Problem statement. Look through the data below for the line with "black cross: (36, 81) -> (15, 78), moved" and the line with "gray cross: (75, 72) -> (93, 69), size x1.4", then output those two and all lines in between, exactly as written.

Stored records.
━━━━━━━━━━━━━━━━━━━━━━━━━━━━━━

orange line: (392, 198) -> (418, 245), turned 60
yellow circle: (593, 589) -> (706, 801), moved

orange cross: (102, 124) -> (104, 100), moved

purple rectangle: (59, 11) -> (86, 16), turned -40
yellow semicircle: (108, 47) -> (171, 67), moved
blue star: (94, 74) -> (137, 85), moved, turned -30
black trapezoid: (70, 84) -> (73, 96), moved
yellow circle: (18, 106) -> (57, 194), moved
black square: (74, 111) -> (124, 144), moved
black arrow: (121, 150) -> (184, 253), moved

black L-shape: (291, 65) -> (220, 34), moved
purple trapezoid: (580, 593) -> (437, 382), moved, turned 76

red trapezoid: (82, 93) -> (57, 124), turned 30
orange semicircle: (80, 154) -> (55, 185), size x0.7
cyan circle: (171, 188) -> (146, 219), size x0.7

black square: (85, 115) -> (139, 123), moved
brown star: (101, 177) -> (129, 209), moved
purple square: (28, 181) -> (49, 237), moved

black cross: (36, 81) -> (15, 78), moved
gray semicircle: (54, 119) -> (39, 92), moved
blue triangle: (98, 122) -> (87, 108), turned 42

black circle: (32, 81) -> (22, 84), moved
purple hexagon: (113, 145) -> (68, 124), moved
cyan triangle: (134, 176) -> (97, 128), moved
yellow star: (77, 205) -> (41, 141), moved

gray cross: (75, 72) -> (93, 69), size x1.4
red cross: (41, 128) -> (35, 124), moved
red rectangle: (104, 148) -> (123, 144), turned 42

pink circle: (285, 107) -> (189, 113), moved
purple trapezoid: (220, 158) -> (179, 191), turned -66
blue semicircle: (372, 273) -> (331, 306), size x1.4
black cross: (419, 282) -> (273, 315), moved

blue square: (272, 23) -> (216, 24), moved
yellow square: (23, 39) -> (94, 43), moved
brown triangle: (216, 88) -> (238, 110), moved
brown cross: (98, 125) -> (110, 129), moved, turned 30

━━━━━━━━━━━━━━━━━━━━━━━━━━━━━━

Result of the exercise.
black cross: (36, 81) -> (15, 78), moved
gray semicircle: (54, 119) -> (39, 92), moved
blue triangle: (98, 122) -> (87, 108), turned 42

black circle: (32, 81) -> (22, 84), moved
purple hexagon: (113, 145) -> (68, 124), moved
cyan triangle: (134, 176) -> (97, 128), moved
yellow star: (77, 205) -> (41, 141), moved

gray cross: (75, 72) -> (93, 69), size x1.4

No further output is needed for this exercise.